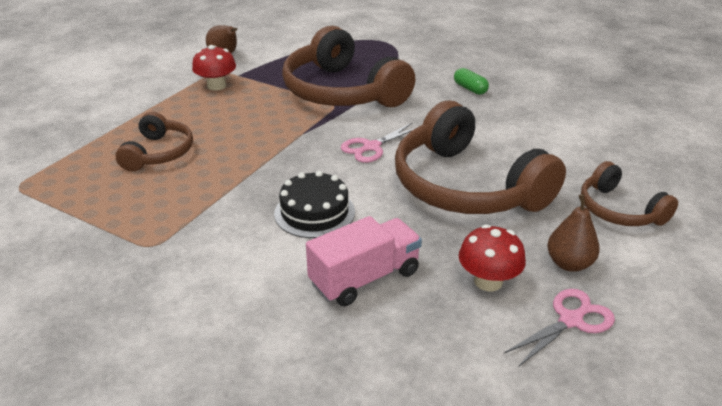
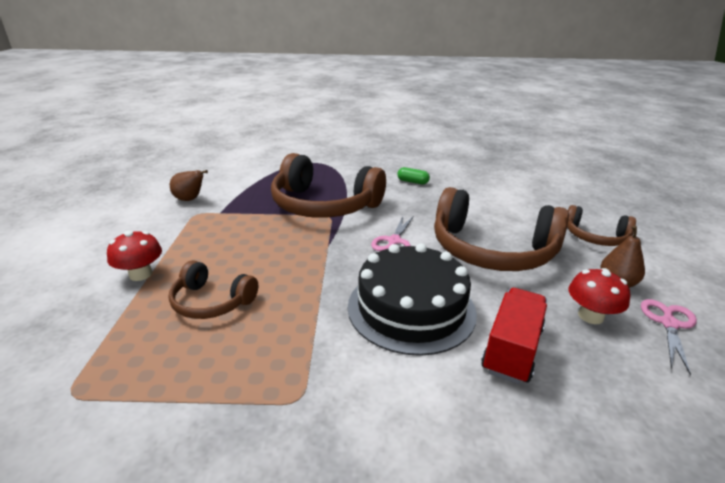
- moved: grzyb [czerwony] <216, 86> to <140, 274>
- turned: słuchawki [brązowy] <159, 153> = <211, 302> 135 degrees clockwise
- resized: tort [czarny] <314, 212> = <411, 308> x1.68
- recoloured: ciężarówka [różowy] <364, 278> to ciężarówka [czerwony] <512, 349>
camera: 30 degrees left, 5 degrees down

- - -

- Problem requirements: Using the data above, copy each line that contains "czerwony".

- Answer area:
- moved: grzyb [czerwony] <216, 86> to <140, 274>
- recoloured: ciężarówka [różowy] <364, 278> to ciężarówka [czerwony] <512, 349>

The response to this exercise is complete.